*AIM OF THE EXERCISE*: The lines to copy are those in the records below that hold the word "left".

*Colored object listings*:
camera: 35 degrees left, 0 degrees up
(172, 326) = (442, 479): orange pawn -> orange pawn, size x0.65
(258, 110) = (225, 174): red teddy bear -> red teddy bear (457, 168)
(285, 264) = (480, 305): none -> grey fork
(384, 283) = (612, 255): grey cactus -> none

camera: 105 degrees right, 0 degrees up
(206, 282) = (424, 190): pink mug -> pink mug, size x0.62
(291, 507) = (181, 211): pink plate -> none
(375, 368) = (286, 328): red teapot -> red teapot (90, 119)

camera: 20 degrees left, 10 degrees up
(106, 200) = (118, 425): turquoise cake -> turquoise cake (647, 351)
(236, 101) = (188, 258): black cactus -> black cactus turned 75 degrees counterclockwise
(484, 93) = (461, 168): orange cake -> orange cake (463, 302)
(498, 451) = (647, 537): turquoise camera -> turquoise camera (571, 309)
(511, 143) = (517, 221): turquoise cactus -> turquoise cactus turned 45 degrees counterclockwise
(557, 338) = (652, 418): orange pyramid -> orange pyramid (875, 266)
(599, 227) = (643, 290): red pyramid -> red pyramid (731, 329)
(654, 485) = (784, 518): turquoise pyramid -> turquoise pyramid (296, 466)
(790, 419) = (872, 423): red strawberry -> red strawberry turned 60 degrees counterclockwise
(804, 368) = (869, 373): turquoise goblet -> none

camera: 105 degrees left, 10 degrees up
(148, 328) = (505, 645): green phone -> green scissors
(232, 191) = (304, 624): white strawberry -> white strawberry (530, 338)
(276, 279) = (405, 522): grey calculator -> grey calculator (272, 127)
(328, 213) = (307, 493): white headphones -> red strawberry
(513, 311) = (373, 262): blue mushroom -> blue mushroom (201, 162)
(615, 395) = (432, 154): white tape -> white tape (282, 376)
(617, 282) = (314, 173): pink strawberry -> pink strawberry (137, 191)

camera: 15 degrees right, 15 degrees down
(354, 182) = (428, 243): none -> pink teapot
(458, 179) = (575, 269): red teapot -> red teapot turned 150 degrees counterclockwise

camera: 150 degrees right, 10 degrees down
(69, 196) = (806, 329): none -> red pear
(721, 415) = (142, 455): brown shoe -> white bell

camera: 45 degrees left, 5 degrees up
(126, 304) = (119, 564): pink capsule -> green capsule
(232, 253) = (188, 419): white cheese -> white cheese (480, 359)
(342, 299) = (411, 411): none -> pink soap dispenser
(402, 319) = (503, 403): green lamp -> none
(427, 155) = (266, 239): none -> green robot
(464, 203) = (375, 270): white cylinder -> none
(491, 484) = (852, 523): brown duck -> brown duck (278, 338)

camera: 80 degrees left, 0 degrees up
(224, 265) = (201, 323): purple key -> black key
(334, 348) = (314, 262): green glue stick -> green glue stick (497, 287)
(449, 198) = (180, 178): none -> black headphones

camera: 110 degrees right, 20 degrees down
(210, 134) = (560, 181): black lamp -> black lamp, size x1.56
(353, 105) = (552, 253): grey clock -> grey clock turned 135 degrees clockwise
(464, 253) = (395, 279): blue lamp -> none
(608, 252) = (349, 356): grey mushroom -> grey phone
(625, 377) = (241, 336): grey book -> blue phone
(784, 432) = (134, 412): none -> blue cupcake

*ANSWER SPACE*:
camera: 35 degrees left, 0 degrees up
camera: 20 degrees left, 10 degrees up
camera: 105 degrees left, 10 degrees up
camera: 45 degrees left, 5 degrees up
camera: 80 degrees left, 0 degrees up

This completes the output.